**Assigned task**
Read the records and gather each line that includes "PMOS".

**Given records**
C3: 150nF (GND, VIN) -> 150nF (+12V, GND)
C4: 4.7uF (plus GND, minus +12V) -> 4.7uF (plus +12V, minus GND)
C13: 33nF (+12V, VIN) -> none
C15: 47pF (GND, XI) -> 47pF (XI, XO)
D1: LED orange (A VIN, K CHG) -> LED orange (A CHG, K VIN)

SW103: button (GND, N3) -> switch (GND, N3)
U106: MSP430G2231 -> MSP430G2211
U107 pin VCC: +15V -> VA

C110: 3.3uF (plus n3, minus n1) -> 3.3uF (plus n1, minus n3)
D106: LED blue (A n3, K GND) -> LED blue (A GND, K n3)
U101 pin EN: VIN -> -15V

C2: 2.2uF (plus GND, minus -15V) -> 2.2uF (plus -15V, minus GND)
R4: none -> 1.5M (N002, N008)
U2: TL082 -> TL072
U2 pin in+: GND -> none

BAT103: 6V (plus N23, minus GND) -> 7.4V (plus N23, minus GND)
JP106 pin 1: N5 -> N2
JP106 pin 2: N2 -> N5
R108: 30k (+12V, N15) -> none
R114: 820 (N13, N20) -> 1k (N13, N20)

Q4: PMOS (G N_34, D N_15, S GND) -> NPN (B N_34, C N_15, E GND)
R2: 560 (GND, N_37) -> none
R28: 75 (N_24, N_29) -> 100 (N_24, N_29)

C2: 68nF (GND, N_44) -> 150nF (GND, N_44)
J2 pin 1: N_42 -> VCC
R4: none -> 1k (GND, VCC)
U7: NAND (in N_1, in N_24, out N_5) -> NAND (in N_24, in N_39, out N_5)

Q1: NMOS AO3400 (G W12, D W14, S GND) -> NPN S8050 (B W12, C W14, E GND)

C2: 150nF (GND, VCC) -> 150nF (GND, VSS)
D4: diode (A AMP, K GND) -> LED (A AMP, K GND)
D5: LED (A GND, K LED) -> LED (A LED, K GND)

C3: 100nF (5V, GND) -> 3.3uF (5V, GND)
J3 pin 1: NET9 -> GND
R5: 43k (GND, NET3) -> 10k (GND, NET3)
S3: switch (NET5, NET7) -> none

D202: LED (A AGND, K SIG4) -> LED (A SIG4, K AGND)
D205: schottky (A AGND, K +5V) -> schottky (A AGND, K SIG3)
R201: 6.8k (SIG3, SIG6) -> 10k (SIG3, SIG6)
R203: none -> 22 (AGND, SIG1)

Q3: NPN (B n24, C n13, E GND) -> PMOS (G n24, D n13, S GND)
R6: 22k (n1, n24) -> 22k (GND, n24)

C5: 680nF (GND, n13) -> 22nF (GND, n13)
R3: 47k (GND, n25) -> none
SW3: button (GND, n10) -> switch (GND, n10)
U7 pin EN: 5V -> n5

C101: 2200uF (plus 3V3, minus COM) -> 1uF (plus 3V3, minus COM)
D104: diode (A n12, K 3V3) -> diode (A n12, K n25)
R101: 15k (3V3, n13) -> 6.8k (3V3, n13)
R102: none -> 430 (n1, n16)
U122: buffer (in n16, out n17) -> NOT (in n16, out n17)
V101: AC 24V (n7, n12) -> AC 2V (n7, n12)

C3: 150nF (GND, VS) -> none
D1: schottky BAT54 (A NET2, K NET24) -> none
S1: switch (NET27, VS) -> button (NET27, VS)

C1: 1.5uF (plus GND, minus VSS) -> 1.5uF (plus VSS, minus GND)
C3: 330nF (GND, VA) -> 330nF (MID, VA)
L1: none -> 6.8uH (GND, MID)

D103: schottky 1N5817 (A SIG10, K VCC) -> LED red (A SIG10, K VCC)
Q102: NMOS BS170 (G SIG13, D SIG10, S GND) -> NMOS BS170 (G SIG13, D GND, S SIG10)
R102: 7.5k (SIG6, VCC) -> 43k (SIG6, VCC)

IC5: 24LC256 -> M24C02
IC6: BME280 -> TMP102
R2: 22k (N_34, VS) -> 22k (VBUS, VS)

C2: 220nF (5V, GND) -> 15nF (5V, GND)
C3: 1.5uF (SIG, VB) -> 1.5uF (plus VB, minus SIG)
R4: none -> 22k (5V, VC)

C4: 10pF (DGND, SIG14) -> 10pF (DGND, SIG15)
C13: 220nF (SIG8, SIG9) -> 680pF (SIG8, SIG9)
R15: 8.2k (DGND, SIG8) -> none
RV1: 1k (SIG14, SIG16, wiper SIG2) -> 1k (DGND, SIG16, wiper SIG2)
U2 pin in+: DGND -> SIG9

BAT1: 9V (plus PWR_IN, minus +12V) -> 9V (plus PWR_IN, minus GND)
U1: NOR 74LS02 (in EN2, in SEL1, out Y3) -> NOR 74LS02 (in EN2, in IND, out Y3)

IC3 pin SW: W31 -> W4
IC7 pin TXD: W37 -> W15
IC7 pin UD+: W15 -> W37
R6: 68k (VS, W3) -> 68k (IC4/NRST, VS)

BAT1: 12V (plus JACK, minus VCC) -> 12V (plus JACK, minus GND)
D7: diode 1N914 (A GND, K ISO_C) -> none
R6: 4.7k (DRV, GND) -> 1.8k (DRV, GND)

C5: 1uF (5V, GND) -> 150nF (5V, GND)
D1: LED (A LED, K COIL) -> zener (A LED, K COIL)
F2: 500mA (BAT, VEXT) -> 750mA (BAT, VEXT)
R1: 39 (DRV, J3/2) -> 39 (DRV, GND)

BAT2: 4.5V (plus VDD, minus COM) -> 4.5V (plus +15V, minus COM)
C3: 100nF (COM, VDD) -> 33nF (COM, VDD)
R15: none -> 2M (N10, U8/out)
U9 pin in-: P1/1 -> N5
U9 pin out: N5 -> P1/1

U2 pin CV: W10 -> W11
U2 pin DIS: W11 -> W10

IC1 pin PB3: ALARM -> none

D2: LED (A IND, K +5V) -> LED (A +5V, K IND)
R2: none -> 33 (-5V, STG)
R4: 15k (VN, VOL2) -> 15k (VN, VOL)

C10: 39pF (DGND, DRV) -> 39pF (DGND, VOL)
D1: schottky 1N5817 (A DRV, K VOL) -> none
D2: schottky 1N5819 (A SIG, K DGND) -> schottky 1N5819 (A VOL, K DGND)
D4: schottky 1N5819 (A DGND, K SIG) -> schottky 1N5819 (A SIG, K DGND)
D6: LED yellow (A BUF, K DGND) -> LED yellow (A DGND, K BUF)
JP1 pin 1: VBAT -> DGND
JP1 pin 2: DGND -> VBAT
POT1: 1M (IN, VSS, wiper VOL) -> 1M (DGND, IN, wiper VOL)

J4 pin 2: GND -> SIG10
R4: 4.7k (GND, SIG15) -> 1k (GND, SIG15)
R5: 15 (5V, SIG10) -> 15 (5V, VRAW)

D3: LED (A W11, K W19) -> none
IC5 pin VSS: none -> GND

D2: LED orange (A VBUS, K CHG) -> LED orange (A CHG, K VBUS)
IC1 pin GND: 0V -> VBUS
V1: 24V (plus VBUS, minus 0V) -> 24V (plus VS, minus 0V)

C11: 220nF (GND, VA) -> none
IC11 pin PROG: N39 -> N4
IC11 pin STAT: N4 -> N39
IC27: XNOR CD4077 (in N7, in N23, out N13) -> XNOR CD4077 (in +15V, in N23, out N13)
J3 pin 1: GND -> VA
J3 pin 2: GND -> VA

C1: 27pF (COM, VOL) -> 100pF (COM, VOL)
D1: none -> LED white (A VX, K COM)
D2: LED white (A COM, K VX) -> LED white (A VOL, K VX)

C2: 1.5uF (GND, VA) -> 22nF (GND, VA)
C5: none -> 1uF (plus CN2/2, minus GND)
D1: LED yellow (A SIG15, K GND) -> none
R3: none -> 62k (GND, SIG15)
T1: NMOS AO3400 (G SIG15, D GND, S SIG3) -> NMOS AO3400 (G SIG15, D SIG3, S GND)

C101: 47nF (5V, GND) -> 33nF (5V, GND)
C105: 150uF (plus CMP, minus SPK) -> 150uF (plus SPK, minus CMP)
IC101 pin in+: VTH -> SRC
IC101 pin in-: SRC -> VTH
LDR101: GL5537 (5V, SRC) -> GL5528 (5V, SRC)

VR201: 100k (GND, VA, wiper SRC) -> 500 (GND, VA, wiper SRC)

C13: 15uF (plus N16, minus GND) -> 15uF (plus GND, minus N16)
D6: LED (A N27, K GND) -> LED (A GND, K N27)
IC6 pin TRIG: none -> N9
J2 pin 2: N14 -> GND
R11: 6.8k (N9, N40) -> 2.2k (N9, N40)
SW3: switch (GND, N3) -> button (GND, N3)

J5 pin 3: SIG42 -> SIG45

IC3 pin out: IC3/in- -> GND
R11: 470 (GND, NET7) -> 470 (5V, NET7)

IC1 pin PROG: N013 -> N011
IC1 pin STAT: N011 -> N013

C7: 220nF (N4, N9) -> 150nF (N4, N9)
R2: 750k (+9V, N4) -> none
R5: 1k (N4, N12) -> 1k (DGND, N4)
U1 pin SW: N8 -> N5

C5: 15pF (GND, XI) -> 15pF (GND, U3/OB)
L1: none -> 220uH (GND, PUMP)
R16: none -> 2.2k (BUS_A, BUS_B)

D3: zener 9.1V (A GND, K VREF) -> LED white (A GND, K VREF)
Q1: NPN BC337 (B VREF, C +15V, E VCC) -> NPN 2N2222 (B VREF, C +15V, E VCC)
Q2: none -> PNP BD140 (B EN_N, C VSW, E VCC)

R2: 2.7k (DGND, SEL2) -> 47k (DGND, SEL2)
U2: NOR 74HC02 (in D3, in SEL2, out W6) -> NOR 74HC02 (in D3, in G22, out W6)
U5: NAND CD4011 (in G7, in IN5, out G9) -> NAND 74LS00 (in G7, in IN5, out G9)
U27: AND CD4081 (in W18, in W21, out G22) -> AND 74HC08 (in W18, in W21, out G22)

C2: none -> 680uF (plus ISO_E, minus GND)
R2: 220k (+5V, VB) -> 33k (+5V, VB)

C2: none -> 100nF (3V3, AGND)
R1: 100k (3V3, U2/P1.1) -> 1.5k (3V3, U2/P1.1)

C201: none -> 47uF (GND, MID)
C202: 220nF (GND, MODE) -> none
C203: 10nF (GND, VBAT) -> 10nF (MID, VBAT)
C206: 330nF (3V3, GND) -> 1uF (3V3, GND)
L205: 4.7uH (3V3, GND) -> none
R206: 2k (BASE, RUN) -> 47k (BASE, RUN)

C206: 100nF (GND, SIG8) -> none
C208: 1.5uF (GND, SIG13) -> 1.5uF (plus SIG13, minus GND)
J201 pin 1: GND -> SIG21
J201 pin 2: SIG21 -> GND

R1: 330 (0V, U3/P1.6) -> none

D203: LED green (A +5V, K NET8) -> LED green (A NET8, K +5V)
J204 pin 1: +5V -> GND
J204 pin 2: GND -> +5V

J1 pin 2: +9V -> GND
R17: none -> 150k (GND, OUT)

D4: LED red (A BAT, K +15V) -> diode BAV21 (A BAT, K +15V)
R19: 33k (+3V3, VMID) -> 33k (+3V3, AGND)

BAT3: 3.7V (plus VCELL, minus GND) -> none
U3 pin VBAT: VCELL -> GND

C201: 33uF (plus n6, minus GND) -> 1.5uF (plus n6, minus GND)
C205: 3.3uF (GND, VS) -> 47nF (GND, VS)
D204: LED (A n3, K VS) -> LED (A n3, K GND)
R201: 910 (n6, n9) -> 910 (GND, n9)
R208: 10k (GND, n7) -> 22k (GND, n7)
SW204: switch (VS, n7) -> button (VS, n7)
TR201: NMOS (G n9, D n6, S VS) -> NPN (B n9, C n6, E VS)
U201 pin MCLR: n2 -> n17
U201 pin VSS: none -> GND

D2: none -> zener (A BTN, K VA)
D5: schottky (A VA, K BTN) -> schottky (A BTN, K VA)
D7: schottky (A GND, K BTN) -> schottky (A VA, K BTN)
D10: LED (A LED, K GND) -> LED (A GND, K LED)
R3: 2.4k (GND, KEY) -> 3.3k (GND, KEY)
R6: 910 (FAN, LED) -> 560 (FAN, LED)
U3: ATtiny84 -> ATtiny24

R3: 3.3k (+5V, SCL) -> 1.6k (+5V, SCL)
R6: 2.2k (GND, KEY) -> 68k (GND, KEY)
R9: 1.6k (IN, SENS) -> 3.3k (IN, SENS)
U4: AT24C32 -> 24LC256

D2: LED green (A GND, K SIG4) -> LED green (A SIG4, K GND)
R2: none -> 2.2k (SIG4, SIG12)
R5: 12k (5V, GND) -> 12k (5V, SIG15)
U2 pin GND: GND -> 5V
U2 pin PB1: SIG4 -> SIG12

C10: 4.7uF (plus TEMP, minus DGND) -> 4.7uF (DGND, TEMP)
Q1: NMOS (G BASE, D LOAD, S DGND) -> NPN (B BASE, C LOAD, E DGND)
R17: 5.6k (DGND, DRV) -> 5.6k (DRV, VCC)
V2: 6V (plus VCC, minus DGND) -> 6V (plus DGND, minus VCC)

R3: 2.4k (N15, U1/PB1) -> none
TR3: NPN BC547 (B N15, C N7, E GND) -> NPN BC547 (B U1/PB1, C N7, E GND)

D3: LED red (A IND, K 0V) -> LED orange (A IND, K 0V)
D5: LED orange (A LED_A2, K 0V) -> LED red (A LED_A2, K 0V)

**Reply**
Q4: PMOS (G N_34, D N_15, S GND) -> NPN (B N_34, C N_15, E GND)
Q3: NPN (B n24, C n13, E GND) -> PMOS (G n24, D n13, S GND)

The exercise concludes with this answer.